(Extracted records)
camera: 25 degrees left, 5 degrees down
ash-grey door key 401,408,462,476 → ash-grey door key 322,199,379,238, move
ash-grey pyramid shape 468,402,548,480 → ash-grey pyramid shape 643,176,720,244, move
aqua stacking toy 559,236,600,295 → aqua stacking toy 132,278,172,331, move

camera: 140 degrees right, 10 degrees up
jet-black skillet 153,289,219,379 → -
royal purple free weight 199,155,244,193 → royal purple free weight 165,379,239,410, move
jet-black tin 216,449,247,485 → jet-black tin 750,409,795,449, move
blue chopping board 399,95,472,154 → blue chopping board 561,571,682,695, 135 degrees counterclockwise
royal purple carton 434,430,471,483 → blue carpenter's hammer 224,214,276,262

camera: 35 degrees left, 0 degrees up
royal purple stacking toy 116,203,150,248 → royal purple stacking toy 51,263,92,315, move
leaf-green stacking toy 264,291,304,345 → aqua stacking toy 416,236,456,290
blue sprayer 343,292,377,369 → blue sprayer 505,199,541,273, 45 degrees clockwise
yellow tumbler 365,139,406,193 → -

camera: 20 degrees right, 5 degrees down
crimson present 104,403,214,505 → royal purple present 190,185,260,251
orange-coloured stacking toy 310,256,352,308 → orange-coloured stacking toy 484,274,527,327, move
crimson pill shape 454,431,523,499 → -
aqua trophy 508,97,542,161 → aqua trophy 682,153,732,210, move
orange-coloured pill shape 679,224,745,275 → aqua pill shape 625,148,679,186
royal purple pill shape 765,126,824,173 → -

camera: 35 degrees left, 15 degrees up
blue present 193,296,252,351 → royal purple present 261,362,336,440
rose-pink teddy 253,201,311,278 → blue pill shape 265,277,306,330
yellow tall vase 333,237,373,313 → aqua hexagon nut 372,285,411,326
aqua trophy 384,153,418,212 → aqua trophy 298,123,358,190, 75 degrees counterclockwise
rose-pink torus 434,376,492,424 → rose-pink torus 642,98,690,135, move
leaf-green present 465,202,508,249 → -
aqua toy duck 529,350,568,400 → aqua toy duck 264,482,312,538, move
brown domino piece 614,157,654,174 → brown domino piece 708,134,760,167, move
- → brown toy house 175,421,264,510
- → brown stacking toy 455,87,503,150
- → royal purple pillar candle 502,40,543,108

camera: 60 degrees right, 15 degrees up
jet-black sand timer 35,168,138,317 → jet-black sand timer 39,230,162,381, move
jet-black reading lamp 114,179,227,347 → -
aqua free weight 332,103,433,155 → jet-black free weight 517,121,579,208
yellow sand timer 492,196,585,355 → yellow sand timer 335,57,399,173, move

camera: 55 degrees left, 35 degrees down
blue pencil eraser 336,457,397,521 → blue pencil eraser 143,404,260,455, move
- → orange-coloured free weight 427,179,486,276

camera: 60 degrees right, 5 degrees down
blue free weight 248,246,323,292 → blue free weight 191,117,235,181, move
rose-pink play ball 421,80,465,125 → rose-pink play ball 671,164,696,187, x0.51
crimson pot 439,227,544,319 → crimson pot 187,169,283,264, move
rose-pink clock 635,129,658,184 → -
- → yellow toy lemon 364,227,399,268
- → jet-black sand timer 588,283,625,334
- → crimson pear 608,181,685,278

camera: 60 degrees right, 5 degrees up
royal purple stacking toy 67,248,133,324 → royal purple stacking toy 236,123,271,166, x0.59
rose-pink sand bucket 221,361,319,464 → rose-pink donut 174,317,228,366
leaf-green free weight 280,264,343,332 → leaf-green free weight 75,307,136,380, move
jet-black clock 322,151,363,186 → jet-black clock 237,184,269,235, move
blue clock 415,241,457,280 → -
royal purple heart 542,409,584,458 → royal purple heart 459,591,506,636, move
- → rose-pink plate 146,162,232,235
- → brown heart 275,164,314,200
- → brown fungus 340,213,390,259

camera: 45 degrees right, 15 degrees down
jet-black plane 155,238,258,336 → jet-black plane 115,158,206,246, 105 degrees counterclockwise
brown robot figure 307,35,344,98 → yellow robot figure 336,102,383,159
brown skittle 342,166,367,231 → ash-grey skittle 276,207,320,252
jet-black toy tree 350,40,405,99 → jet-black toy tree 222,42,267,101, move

Exercise instructions ::
Using the entries above, give again exactly the lines from the line holding "royal purple heart 542,409,584,458" through the line holding "jet-black plane 155,238,258,336". Include both end lines and nothing else.

Output of the exercise ::
royal purple heart 542,409,584,458 → royal purple heart 459,591,506,636, move
- → rose-pink plate 146,162,232,235
- → brown heart 275,164,314,200
- → brown fungus 340,213,390,259

camera: 45 degrees right, 15 degrees down
jet-black plane 155,238,258,336 → jet-black plane 115,158,206,246, 105 degrees counterclockwise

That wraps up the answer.